Items from a data source:
◆ ◆ ◆ ◆

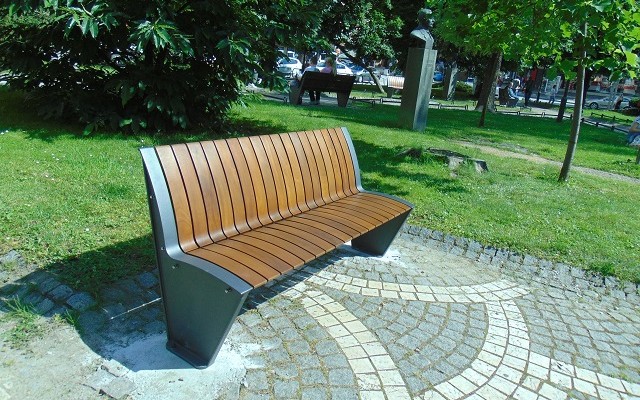
You are a GUI agent. You are given a task and a screenshot of the screen. Output one action in this format:
    pyautogui.click(x=<x>, y=<y>)
    Task: Click on the walk way
    This screenshot has width=640, height=400.
    Given the screenshot: What is the action you would take?
    pyautogui.click(x=500, y=149)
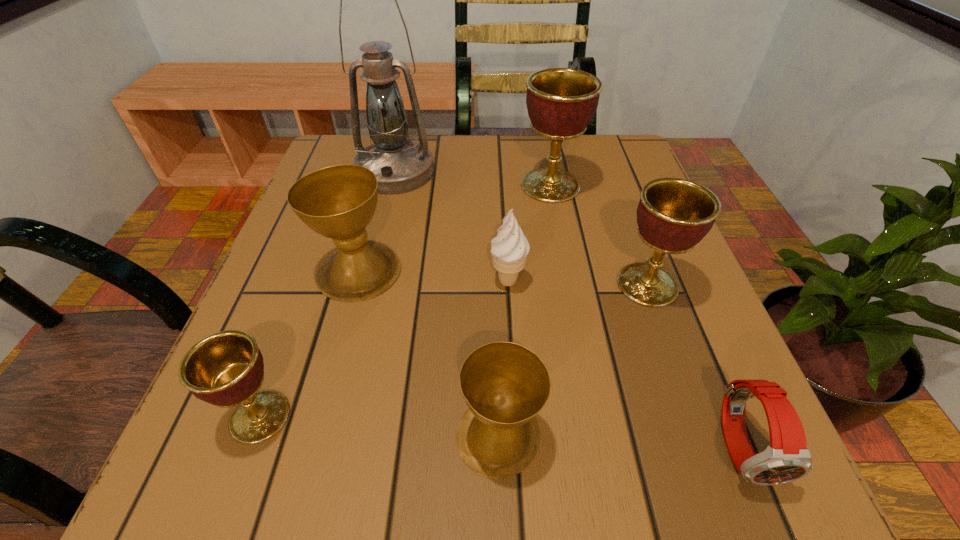
At what (x,y) coordinates should I click in order to perform the action: click on vacant area located 0.400m on the back of the smallest golden chalice. Please return your answer as a coordinate pair (x, y). This screenshot has height=540, width=960. Looking at the image, I should click on (335, 212).

Where is `oil lamp that is at the far edge`? oil lamp that is at the far edge is located at coordinates (400, 165).

Where is `chalice present at the far edge`? The height and width of the screenshot is (540, 960). chalice present at the far edge is located at coordinates (561, 102).

Identify the location of watch present at the near edge. (787, 458).

Where is `oil lamp that is positioned at the left edge`? oil lamp that is positioned at the left edge is located at coordinates (400, 165).

This screenshot has height=540, width=960. I want to click on watch that is at the right edge, so click(x=787, y=458).

Locate an element on the screen. object that is positioned at the far left corner is located at coordinates (400, 165).

Locate an element on the screen. Image resolution: width=960 pixels, height=540 pixels. object present at the near left corner is located at coordinates (226, 369).

I want to click on object that is at the far right corner, so click(561, 102).

Where is `object at the near right corner`? object at the near right corner is located at coordinates (787, 458).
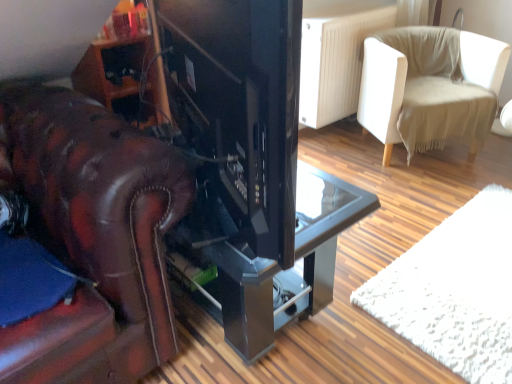
Question: Is matte black tv at center next to glossy black table at center?

Choices:
 (A) yes
 (B) no

Answer: (B)

Question: Can you confirm if matte black tv at center is shorter than glossy black table at center?

Choices:
 (A) no
 (B) yes

Answer: (A)

Question: Can you confirm if matte black tv at center is thinner than glossy black table at center?

Choices:
 (A) no
 (B) yes

Answer: (B)

Question: Is matte black tv at center far from glossy black table at center?

Choices:
 (A) yes
 (B) no

Answer: (B)

Question: From the image's perspective, is matte black tv at center located beneath glossy black table at center?

Choices:
 (A) yes
 (B) no

Answer: (B)

Question: From the image's perspective, is beige fabric chair at upper right located above or below glossy black table at center?

Choices:
 (A) below
 (B) above

Answer: (B)

Question: From a real-world perspective, is beige fabric chair at upper right physically located above or below glossy black table at center?

Choices:
 (A) below
 (B) above

Answer: (B)

Question: Is beige fabric chair at upper right taller or shorter than glossy black table at center?

Choices:
 (A) short
 (B) tall

Answer: (B)

Question: In the image, is beige fabric chair at upper right on the left side or the right side of glossy black table at center?

Choices:
 (A) right
 (B) left

Answer: (A)

Question: In the image, is matte black tv at center on the left side or the right side of glossy black table at center?

Choices:
 (A) left
 (B) right

Answer: (A)

Question: Is matte black tv at center wider or thinner than glossy black table at center?

Choices:
 (A) wide
 (B) thin

Answer: (B)

Question: From the image's perspective, is matte black tv at center located above or below glossy black table at center?

Choices:
 (A) below
 (B) above

Answer: (B)

Question: Would you say matte black tv at center is inside or outside glossy black table at center?

Choices:
 (A) inside
 (B) outside

Answer: (B)

Question: Choose the correct answer: Is glossy black table at center inside beige fabric chair at upper right or outside it?

Choices:
 (A) inside
 (B) outside

Answer: (B)

Question: From the image's perspective, is glossy black table at center located above or below beige fabric chair at upper right?

Choices:
 (A) below
 (B) above

Answer: (A)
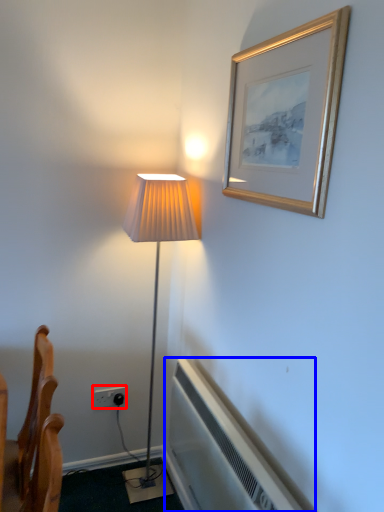
Question: Which point is further to the camera, electric outlet (highlighted by a red box) or air conditioner (highlighted by a blue box)?

Choices:
 (A) electric outlet
 (B) air conditioner

Answer: (A)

◆ ◆ ◆ ◆

### EXERCISE DIRECTIONS
Copy every one of the rows above verbatim, line for line, and omit the pictures.

### TASK OUTPUT
You are a GUI agent. You are given a task and a screenshot of the screen. Output one action in this format:
    pyautogui.click(x=<x>, y=<y>)
    Task: Click on the walk way
    This screenshot has width=640, height=400.
    Given the screenshot: What is the action you would take?
    pyautogui.click(x=500, y=149)
At what (x,y) coordinates should I click in order to perform the action: click on vacant area located 0.400m on the back of the smallest golden chalice. Please return your answer as a coordinate pair (x, y). This screenshot has height=540, width=960. Looking at the image, I should click on (335, 212).

Where is `oil lamp that is at the far edge`? oil lamp that is at the far edge is located at coordinates (400, 165).

Where is `chalice present at the far edge`? The height and width of the screenshot is (540, 960). chalice present at the far edge is located at coordinates (561, 102).

Identify the location of watch present at the near edge. (787, 458).

Where is `oil lamp that is positioned at the left edge`? oil lamp that is positioned at the left edge is located at coordinates (400, 165).

This screenshot has height=540, width=960. I want to click on watch that is at the right edge, so click(x=787, y=458).

Locate an element on the screen. object that is positioned at the far left corner is located at coordinates (400, 165).

Locate an element on the screen. Image resolution: width=960 pixels, height=540 pixels. object present at the near left corner is located at coordinates (226, 369).

I want to click on object that is at the far right corner, so click(561, 102).

Where is `object at the near right corner`? object at the near right corner is located at coordinates (787, 458).
Question: Is matte black tv at center next to glossy black table at center?

Choices:
 (A) yes
 (B) no

Answer: (B)

Question: Can you confirm if matte black tv at center is shorter than glossy black table at center?

Choices:
 (A) no
 (B) yes

Answer: (A)

Question: Can you confirm if matte black tv at center is thinner than glossy black table at center?

Choices:
 (A) no
 (B) yes

Answer: (B)

Question: Is matte black tv at center far from glossy black table at center?

Choices:
 (A) yes
 (B) no

Answer: (B)

Question: From the image's perspective, is matte black tv at center located beneath glossy black table at center?

Choices:
 (A) yes
 (B) no

Answer: (B)

Question: From the image's perspective, is beige fabric chair at upper right located above or below glossy black table at center?

Choices:
 (A) below
 (B) above

Answer: (B)

Question: From a real-world perspective, is beige fabric chair at upper right physically located above or below glossy black table at center?

Choices:
 (A) below
 (B) above

Answer: (B)

Question: Is beige fabric chair at upper right taller or shorter than glossy black table at center?

Choices:
 (A) short
 (B) tall

Answer: (B)

Question: In the image, is beige fabric chair at upper right on the left side or the right side of glossy black table at center?

Choices:
 (A) right
 (B) left

Answer: (A)

Question: In the image, is matte black tv at center on the left side or the right side of glossy black table at center?

Choices:
 (A) left
 (B) right

Answer: (A)

Question: Is matte black tv at center wider or thinner than glossy black table at center?

Choices:
 (A) wide
 (B) thin

Answer: (B)

Question: From the image's perspective, is matte black tv at center located above or below glossy black table at center?

Choices:
 (A) below
 (B) above

Answer: (B)

Question: Would you say matte black tv at center is inside or outside glossy black table at center?

Choices:
 (A) inside
 (B) outside

Answer: (B)

Question: Choose the correct answer: Is glossy black table at center inside beige fabric chair at upper right or outside it?

Choices:
 (A) inside
 (B) outside

Answer: (B)

Question: From the image's perspective, is glossy black table at center located above or below beige fabric chair at upper right?

Choices:
 (A) below
 (B) above

Answer: (A)
Question: Which point is further to the camera, electric outlet (highlighted by a red box) or air conditioner (highlighted by a blue box)?

Choices:
 (A) electric outlet
 (B) air conditioner

Answer: (A)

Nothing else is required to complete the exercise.